### Exercise directions
Transcribe exactly the lines that fall between the one holding "Q1: PMOS (G" and the one holding "U1 pin in+: DGND -> VE", inclusive, from the entries below.

### Task inputs
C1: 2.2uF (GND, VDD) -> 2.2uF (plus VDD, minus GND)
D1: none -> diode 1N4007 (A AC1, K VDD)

==

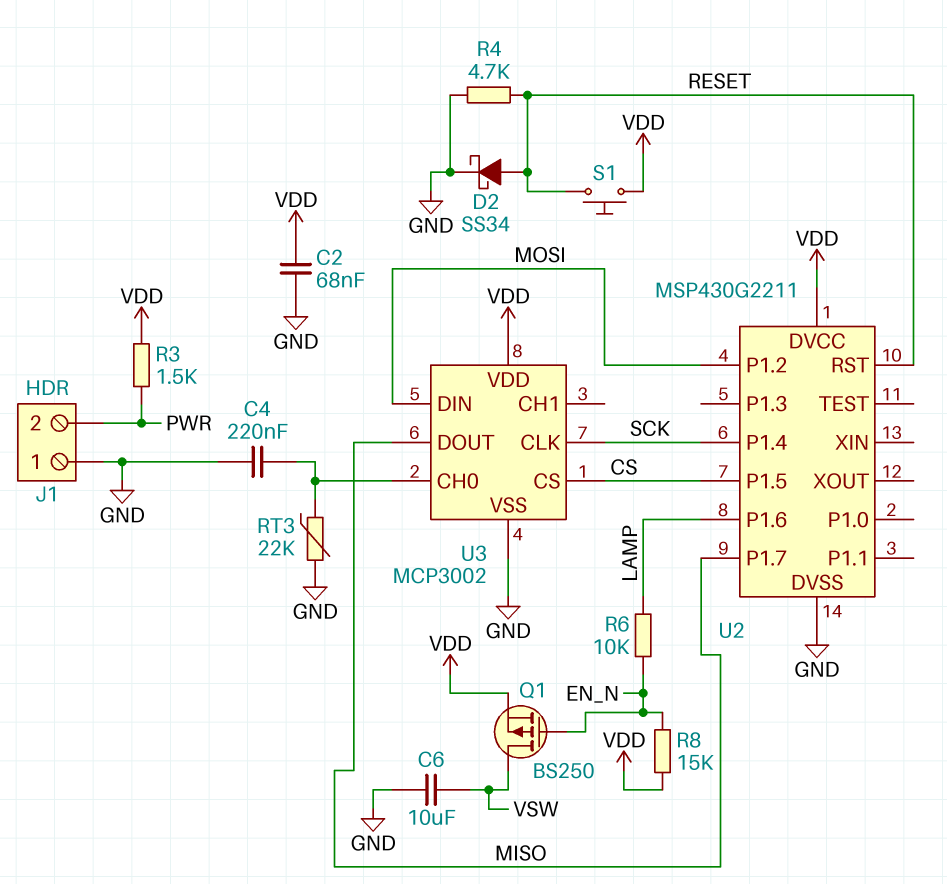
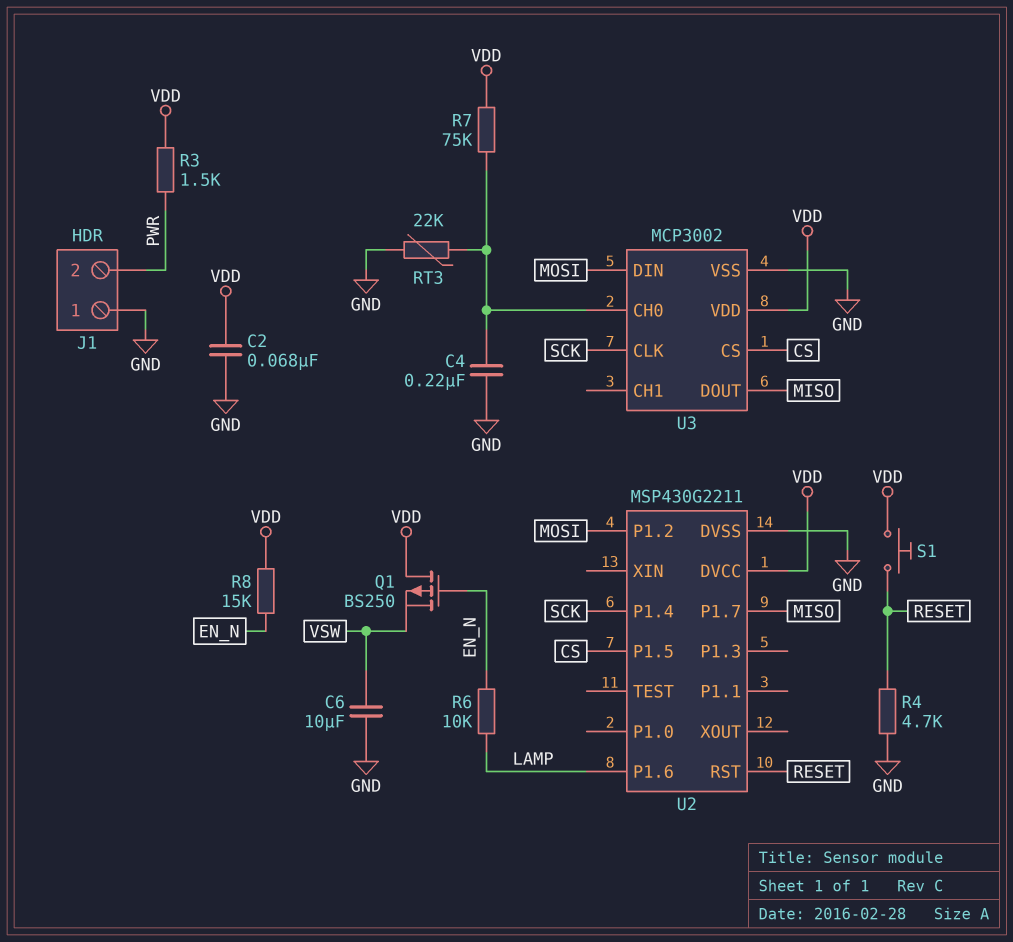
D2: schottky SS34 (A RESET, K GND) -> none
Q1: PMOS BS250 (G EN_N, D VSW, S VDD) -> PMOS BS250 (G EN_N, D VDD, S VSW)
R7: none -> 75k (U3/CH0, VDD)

---

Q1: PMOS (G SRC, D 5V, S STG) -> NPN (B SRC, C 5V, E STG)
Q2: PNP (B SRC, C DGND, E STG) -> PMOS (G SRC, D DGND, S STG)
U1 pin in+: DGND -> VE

### Answer to this problem
Q1: PMOS (G SRC, D 5V, S STG) -> NPN (B SRC, C 5V, E STG)
Q2: PNP (B SRC, C DGND, E STG) -> PMOS (G SRC, D DGND, S STG)
U1 pin in+: DGND -> VE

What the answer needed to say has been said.